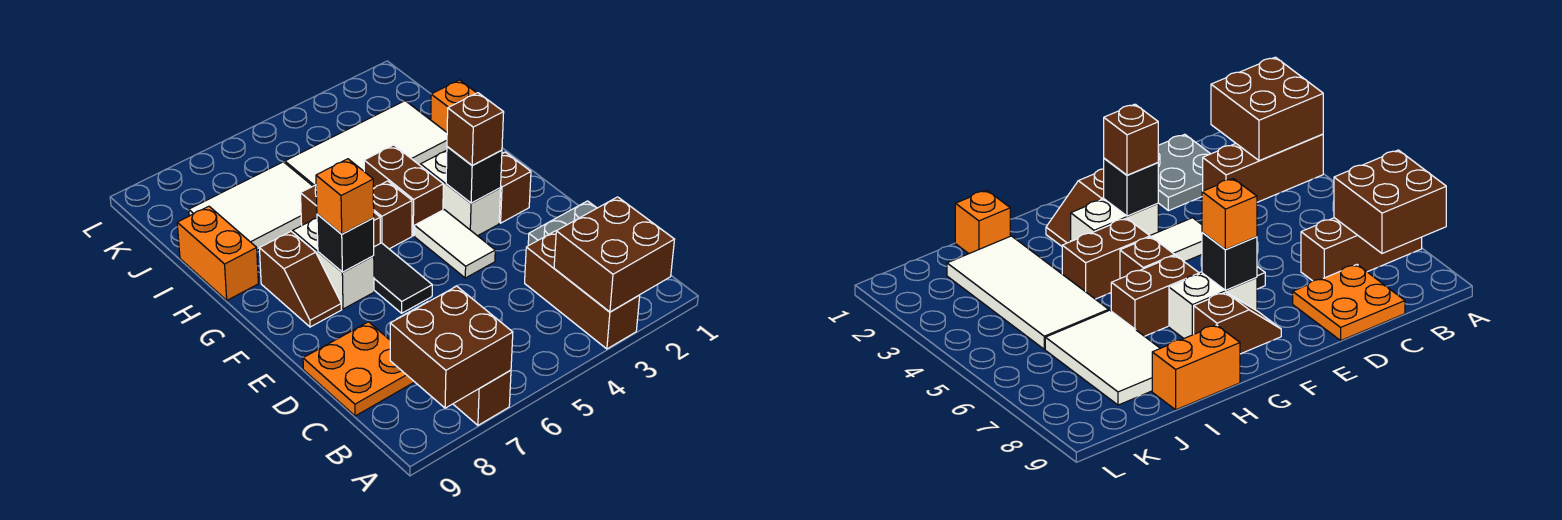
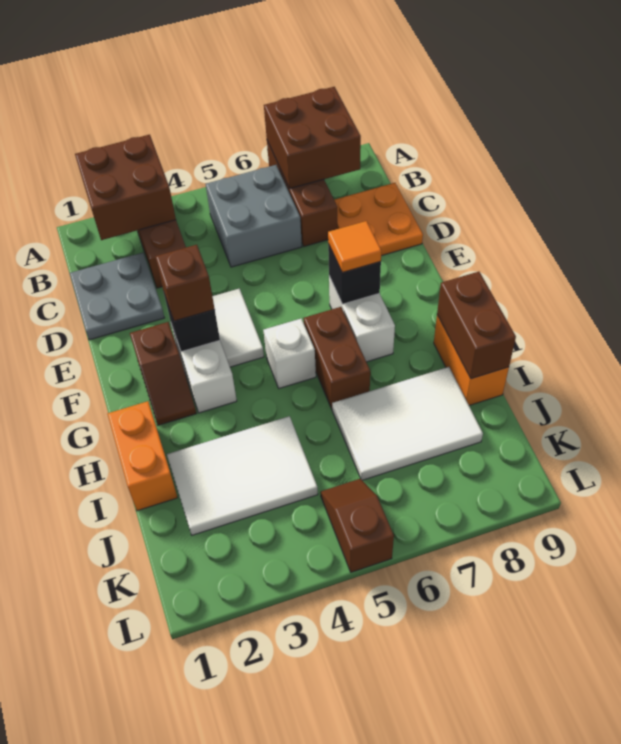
none -> grey brick B5:C6 level 1
black tile E6:F6 level 1 -> none
orange brick F7 level 3 -> orange tile F7 level 3
brown slope F8:G8 level 1 top G -> brown slope K5:L5 level 1 top L
brown brick G4:H4 level 1 -> brown brick H9:I9 level 2
brown brick G5 level 1 -> white brick G5 level 1
orange brick I1 level 1 -> orange brick H1:I1 level 1
white tile I2:J5 level 1 -> white tile I2:J4 level 1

Work to be completed:
The range runs from the line above containing "black tile E6:F6 level 1 -> none" to the line containing "brown brick G4:H4", inclusive. Restate those lines word for word and no others.

Answer space:
black tile E6:F6 level 1 -> none
orange brick F7 level 3 -> orange tile F7 level 3
brown slope F8:G8 level 1 top G -> brown slope K5:L5 level 1 top L
brown brick G4:H4 level 1 -> brown brick H9:I9 level 2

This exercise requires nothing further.